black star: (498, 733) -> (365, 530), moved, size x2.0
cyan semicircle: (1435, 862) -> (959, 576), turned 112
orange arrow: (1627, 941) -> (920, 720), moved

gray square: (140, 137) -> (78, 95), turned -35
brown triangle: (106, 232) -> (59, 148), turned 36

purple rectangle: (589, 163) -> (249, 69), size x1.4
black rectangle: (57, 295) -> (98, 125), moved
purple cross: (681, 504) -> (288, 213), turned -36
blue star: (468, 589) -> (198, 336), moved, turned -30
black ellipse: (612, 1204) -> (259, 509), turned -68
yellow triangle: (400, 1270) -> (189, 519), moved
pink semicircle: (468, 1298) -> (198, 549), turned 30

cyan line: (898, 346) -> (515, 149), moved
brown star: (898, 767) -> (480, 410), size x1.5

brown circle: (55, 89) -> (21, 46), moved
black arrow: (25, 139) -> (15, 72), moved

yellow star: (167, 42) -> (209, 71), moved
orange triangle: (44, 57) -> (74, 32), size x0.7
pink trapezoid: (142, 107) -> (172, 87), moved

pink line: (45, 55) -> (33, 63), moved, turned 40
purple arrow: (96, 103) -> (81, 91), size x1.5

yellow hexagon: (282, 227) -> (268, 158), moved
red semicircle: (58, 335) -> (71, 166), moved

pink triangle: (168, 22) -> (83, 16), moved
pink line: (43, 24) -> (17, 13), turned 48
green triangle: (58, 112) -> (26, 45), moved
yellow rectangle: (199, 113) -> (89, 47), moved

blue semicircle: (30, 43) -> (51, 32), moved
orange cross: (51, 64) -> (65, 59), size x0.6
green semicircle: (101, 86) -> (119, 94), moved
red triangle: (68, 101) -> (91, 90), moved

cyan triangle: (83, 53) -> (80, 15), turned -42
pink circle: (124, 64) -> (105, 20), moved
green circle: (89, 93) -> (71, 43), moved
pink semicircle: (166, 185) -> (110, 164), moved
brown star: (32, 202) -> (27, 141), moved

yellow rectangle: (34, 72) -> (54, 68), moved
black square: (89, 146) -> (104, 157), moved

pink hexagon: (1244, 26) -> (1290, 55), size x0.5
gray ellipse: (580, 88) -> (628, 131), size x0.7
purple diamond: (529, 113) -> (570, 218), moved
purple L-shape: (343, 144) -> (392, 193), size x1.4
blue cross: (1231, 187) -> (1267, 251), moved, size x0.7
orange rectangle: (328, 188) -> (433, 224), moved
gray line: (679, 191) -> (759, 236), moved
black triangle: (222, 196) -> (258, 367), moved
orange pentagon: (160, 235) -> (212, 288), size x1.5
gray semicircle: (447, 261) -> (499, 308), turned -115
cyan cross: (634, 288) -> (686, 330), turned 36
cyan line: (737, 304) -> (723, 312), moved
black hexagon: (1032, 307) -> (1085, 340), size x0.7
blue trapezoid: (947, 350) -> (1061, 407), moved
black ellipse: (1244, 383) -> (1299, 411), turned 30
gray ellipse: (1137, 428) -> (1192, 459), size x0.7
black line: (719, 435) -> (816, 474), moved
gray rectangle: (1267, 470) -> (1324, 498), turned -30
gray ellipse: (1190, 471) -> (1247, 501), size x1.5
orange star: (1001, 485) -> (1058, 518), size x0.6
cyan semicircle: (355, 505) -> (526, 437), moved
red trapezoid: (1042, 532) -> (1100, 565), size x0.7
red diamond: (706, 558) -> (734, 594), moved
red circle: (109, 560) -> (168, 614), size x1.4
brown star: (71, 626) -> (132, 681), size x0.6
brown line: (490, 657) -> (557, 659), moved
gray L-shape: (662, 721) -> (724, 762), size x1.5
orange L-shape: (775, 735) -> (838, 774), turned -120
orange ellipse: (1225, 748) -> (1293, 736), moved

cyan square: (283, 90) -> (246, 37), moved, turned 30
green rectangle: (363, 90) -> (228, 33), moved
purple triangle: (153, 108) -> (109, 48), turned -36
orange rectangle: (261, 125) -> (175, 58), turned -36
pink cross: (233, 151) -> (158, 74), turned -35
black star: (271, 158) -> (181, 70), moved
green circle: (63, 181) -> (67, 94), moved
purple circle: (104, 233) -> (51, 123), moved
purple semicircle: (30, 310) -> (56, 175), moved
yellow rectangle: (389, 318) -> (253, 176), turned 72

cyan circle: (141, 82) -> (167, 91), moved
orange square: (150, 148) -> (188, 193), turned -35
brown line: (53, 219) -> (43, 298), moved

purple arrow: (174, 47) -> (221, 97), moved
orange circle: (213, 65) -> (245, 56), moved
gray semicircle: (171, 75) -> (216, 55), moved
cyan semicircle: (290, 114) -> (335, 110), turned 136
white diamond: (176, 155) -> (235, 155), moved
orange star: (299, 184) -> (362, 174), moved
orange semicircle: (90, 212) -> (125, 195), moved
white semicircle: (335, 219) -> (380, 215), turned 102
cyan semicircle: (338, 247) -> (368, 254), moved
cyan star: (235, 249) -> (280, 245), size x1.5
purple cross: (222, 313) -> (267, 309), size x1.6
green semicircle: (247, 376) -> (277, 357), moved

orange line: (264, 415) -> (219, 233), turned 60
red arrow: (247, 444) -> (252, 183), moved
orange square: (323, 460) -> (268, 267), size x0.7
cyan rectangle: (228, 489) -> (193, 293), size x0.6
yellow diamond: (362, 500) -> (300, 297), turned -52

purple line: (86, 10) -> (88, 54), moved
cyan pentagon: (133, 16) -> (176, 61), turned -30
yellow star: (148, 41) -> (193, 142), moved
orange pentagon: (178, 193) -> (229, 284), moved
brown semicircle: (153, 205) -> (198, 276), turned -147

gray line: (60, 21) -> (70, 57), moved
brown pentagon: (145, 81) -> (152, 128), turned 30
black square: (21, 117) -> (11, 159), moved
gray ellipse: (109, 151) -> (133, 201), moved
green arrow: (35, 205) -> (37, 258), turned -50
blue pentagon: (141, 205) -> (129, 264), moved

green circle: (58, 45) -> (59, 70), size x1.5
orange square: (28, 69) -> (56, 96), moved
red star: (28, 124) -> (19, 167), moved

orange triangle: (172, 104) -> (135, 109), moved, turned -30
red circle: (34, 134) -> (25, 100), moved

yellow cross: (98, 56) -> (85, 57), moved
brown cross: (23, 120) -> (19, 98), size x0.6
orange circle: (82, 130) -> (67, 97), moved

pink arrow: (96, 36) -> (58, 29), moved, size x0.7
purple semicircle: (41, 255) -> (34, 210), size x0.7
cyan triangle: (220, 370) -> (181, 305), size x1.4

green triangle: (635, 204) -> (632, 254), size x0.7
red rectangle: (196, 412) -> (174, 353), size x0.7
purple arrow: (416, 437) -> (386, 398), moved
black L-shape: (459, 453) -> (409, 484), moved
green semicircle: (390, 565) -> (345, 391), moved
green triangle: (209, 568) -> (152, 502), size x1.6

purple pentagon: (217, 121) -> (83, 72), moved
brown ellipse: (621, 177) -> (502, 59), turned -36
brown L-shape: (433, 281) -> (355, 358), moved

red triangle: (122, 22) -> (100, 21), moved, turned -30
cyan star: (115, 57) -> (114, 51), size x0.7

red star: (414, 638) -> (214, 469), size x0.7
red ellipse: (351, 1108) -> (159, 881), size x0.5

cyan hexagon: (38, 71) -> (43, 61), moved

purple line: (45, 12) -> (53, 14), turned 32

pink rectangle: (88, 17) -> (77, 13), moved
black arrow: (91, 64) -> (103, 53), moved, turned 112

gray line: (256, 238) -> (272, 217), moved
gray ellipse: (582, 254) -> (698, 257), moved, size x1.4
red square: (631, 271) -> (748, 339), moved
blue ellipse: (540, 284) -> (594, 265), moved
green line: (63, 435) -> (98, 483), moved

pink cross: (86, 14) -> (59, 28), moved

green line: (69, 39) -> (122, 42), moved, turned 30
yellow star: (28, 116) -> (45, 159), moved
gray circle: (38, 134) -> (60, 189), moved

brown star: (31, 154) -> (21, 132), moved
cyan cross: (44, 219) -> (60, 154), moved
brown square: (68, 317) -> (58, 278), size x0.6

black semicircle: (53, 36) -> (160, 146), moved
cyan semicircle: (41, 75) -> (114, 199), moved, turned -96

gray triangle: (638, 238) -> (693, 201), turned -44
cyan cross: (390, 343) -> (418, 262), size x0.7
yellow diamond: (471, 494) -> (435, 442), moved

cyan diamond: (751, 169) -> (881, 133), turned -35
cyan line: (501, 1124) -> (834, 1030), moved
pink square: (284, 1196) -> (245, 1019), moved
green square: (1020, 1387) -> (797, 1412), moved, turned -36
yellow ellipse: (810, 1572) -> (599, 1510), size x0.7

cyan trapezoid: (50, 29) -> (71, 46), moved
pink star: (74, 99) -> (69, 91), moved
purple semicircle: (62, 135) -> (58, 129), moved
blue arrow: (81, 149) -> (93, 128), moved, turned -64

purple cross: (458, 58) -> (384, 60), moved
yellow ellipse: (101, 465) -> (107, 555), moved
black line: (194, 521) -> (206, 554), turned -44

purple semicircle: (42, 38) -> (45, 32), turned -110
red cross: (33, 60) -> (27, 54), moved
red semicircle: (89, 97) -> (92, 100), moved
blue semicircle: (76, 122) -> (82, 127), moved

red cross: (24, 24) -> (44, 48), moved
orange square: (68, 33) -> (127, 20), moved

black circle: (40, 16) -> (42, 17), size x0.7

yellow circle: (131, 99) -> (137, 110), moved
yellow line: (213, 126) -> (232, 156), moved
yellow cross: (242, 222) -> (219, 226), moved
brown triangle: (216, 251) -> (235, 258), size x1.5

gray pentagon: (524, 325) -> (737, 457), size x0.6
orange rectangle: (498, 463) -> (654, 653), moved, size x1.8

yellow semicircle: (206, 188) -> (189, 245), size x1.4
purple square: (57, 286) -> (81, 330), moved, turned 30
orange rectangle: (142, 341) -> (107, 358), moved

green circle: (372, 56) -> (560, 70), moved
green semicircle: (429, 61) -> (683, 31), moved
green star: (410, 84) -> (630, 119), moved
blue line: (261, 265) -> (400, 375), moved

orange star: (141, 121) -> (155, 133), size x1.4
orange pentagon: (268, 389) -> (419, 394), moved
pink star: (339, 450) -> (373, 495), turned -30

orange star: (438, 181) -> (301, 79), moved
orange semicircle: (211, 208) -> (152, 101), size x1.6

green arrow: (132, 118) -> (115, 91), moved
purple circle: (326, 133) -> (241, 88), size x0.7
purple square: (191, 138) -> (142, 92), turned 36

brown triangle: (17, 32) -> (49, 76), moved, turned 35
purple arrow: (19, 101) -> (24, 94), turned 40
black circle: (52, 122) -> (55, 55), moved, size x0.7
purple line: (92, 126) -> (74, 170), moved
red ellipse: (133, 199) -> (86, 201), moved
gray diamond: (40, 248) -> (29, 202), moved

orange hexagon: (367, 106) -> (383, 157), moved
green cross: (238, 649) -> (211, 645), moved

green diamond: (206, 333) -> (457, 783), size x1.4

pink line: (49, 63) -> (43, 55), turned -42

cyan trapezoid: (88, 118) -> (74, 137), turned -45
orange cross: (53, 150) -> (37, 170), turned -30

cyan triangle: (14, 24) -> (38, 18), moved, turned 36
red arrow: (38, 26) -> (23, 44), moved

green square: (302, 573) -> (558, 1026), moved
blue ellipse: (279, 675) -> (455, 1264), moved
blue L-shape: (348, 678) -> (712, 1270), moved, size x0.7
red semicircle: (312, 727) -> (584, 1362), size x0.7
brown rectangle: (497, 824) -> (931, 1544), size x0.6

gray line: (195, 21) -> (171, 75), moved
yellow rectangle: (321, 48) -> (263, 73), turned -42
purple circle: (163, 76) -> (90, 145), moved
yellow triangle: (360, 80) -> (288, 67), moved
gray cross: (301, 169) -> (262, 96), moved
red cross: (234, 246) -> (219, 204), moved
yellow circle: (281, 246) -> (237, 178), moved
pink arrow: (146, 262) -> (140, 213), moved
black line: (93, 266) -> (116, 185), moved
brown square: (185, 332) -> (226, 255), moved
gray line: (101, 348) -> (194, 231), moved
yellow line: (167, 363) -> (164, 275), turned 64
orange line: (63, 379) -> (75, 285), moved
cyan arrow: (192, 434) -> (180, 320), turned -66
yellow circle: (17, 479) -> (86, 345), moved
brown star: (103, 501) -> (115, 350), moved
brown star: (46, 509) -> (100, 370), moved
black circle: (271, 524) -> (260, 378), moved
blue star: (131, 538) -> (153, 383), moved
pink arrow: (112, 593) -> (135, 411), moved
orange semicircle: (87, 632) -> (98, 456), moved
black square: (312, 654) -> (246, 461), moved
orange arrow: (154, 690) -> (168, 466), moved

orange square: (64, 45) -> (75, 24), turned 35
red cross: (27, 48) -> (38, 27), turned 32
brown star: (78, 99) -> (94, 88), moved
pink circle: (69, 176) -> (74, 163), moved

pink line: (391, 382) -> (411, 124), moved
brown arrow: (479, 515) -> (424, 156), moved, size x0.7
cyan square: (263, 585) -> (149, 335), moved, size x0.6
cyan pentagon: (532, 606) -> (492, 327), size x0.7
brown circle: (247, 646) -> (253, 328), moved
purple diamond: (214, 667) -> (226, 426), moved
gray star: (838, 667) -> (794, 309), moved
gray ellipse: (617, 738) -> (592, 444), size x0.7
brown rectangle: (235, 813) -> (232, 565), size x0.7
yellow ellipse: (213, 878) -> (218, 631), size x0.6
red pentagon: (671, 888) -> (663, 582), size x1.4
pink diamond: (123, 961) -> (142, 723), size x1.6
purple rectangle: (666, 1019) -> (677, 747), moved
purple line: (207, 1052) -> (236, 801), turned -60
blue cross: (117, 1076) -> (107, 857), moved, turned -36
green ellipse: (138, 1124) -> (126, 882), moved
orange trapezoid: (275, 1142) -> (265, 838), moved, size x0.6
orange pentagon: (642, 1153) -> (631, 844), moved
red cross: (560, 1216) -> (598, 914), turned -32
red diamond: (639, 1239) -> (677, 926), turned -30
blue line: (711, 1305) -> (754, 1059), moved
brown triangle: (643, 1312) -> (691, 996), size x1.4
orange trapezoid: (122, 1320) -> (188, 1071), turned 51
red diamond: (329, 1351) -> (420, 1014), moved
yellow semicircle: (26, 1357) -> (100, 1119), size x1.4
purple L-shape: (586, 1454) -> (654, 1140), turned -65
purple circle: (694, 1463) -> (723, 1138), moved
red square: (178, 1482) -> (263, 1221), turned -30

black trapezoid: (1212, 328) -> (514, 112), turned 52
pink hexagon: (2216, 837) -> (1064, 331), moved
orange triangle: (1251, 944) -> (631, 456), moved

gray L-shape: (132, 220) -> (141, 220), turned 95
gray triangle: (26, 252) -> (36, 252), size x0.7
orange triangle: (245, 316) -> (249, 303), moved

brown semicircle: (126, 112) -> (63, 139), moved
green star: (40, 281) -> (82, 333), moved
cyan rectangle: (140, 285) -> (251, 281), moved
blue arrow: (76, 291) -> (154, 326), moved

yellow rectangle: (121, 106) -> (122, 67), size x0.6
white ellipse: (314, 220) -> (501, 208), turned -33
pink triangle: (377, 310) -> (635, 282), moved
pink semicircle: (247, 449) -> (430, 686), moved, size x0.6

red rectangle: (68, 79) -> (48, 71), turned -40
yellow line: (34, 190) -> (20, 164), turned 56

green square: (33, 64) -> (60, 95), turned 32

========================================

■ **Directions for this task**
How many lines in the records above contain the word "white"? Give only the number.

■ **Written reply**
3